**TASK INSTRUCTIONS**
Provide an exact copy of the data, excluding the images.

[Data entries]
****************

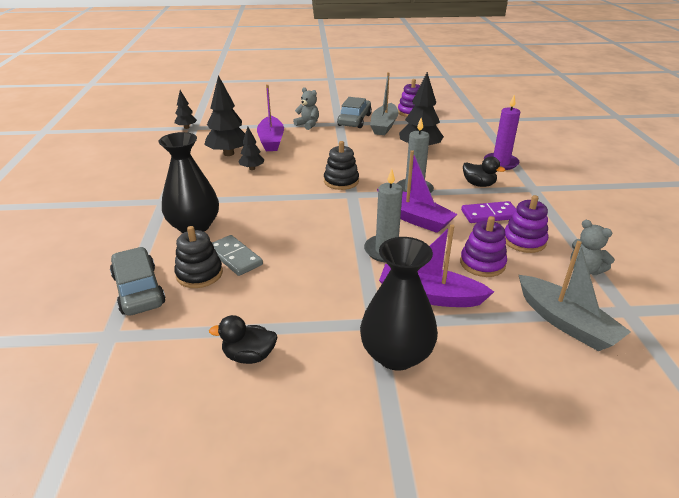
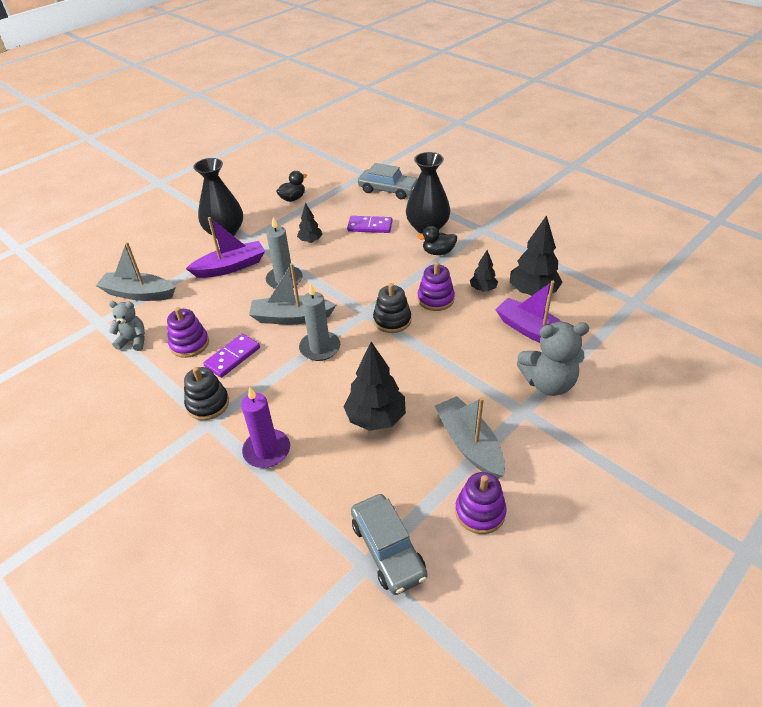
camera: 140 degrees right, 10 degrees up
(186, 127) = (638, 297): black tree -> black tree (310, 241)
(199, 274) = (373, 210): black stacking toy -> black stacking toy (208, 404)
(235, 257) = (370, 226): grey domino -> purple domino
(308, 125) = (548, 383): grey teddy bear -> grey teddy bear, size x1.66
(354, 120) = (517, 432): grey car -> grey car (388, 549)
(414, 218) = (291, 317): purple boat -> grey boat
(478, 184) = (267, 394): black duck -> black duck (438, 252)
(482, 263) = (211, 306): purple stacking toy -> purple stacking toy (435, 299)

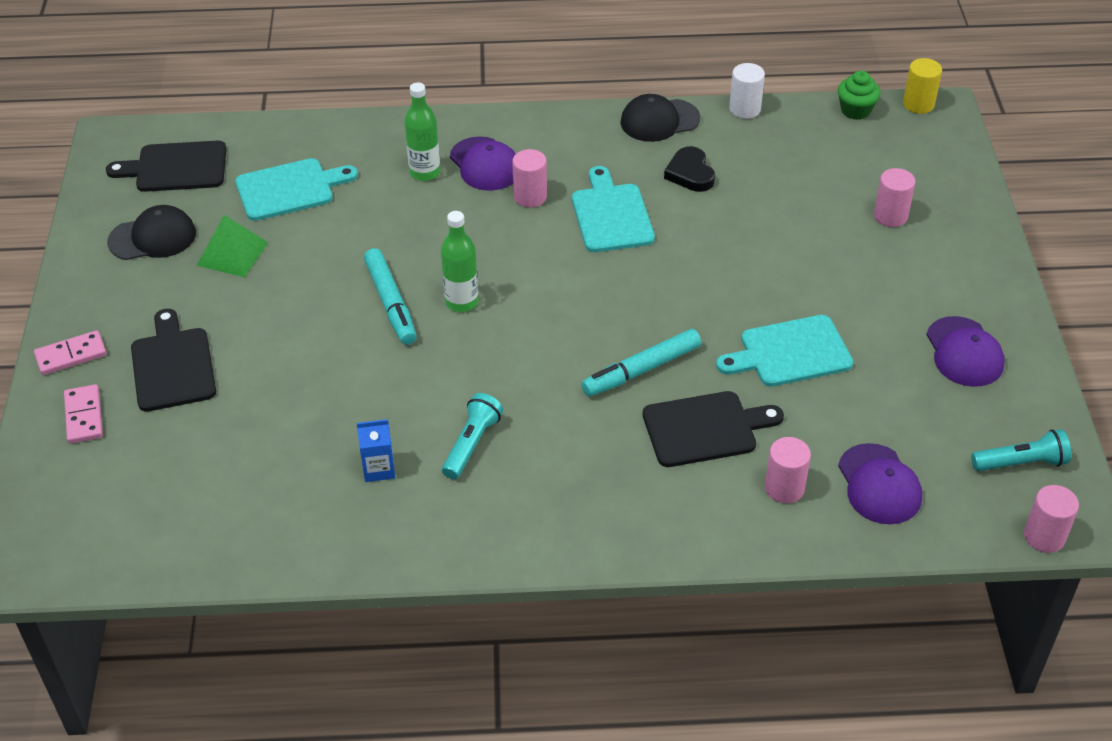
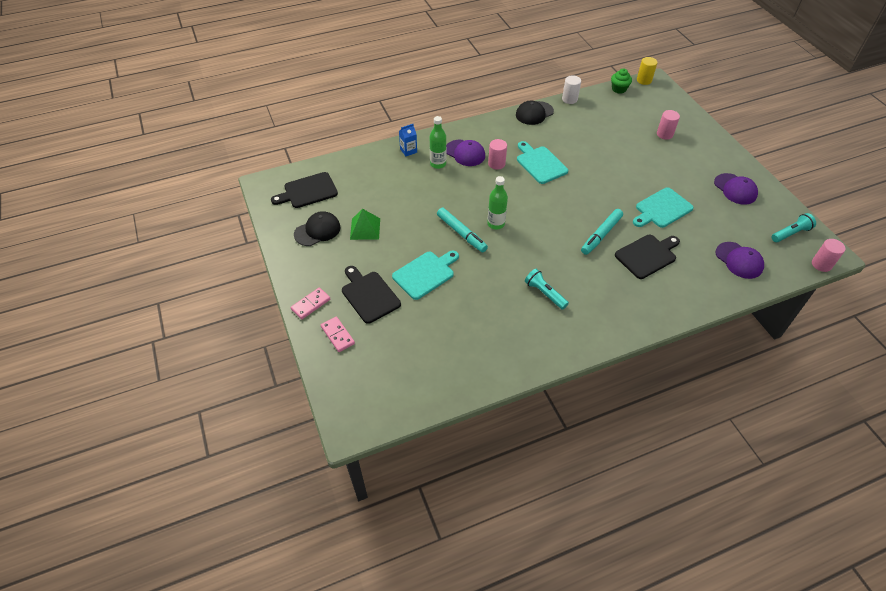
camera: 20 degrees left, 5 degrees up
(289, 189) = (374, 188): turquoise cutting board -> turquoise cutting board (425, 274)
(379, 469) = (507, 319): blue carton -> blue carton (408, 150)
(471, 444) = (544, 293): turquoise flashlight -> turquoise flashlight turned 45 degrees counterclockwise
(690, 173) = (564, 135): black heart -> none
(784, 488) = (700, 274): pink cylinder -> none

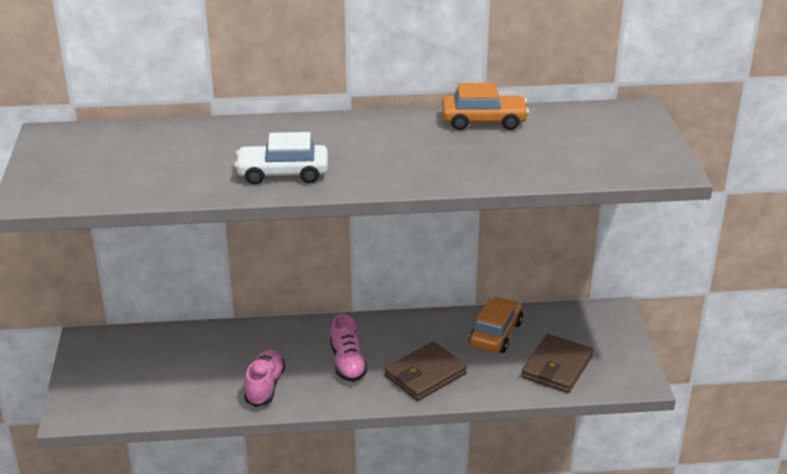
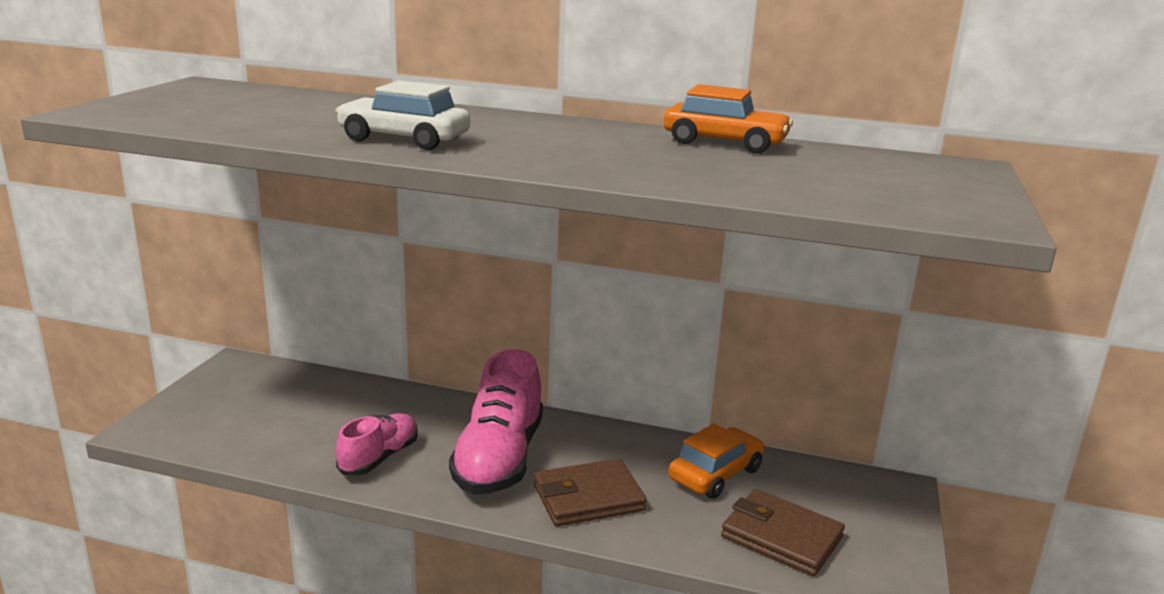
camera: 20 degrees right, 10 degrees down
(348, 363) = (499, 459): pink shoe -> pink shoe, size x1.70
(557, 367) = (781, 537): brown wallet -> brown wallet turned 75 degrees clockwise

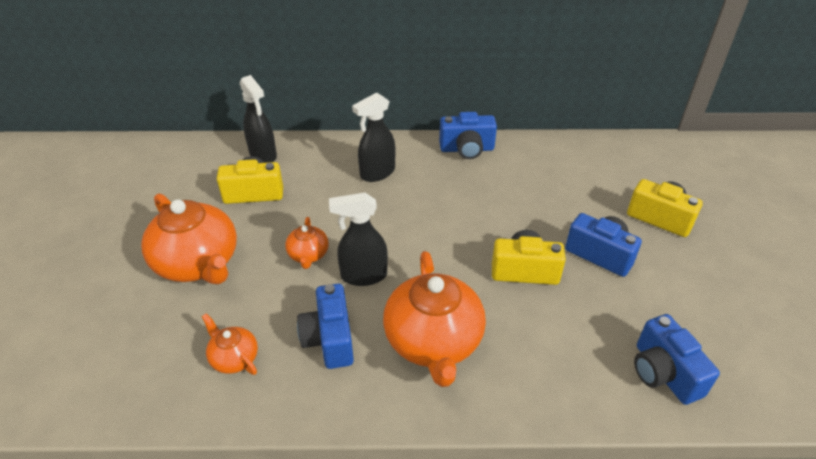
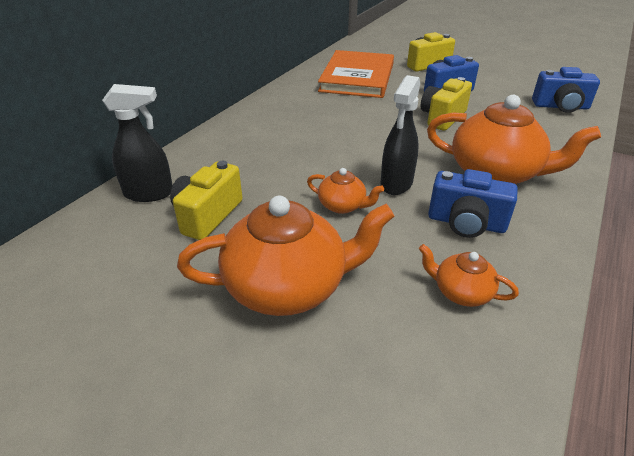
camera: 60 degrees left, 5 degrees down
(234, 358) = (461, 292): orange teapot -> orange teapot turned 45 degrees clockwise
(377, 173) = (264, 140): black spray bottle -> none
(467, 149) = (283, 96): blue camera -> none
(561, 178) = (357, 77): none -> orange book

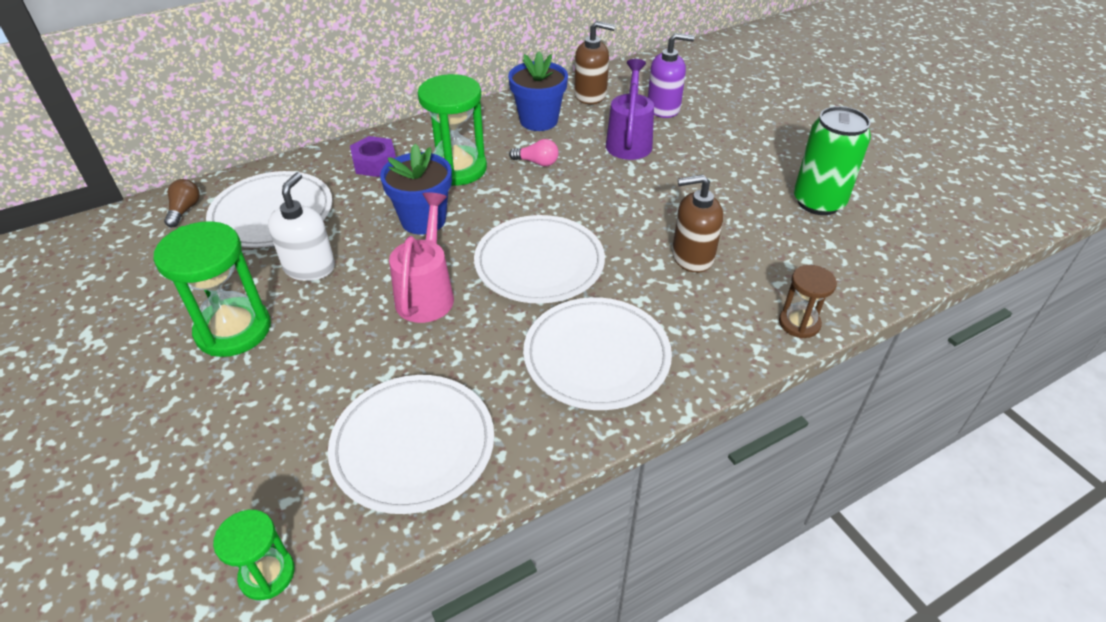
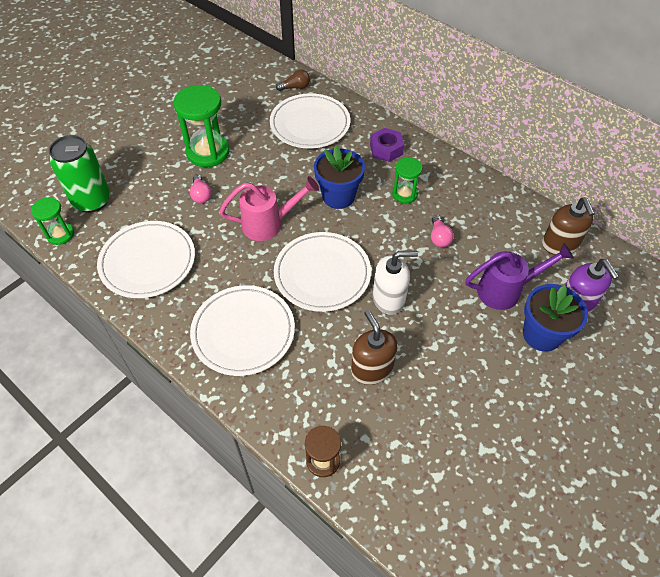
camera: 70 degrees right, 10 degrees up
(309, 267) = (269, 161): white soap dispenser -> white soap dispenser (389, 298)
(318, 355) = (201, 195): none -> pink light bulb
(457, 169) = (404, 194): green hourglass -> green hourglass, size x0.56
(538, 120) = (497, 221): blue flower pot -> blue flower pot (541, 335)
(818, 202) = (497, 459): green can -> green can (92, 201)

****************

**EXERCISE RESULT**
camera: 140 degrees right, 10 degrees up
(186, 127) = (638, 297): black tree -> black tree (310, 241)
(199, 274) = (373, 210): black stacking toy -> black stacking toy (208, 404)
(235, 257) = (370, 226): grey domino -> purple domino
(308, 125) = (548, 383): grey teddy bear -> grey teddy bear, size x1.66
(354, 120) = (517, 432): grey car -> grey car (388, 549)
(414, 218) = (291, 317): purple boat -> grey boat
(478, 184) = (267, 394): black duck -> black duck (438, 252)
(482, 263) = (211, 306): purple stacking toy -> purple stacking toy (435, 299)

camera: 20 degrees left, 5 degrees up
(289, 189) = (374, 188): turquoise cutting board -> turquoise cutting board (425, 274)
(379, 469) = (507, 319): blue carton -> blue carton (408, 150)
(471, 444) = (544, 293): turquoise flashlight -> turquoise flashlight turned 45 degrees counterclockwise
(690, 173) = (564, 135): black heart -> none
(784, 488) = (700, 274): pink cylinder -> none

camera: 20 degrees right, 10 degrees down
(348, 363) = (499, 459): pink shoe -> pink shoe, size x1.70
(557, 367) = (781, 537): brown wallet -> brown wallet turned 75 degrees clockwise

camera: 60 degrees left, 5 degrees down
(234, 358) = (461, 292): orange teapot -> orange teapot turned 45 degrees clockwise
(377, 173) = (264, 140): black spray bottle -> none
(467, 149) = (283, 96): blue camera -> none
(561, 178) = (357, 77): none -> orange book

camera: 70 degrees right, 10 degrees up
(309, 267) = (269, 161): white soap dispenser -> white soap dispenser (389, 298)
(318, 355) = (201, 195): none -> pink light bulb
(457, 169) = (404, 194): green hourglass -> green hourglass, size x0.56
(538, 120) = (497, 221): blue flower pot -> blue flower pot (541, 335)
(818, 202) = (497, 459): green can -> green can (92, 201)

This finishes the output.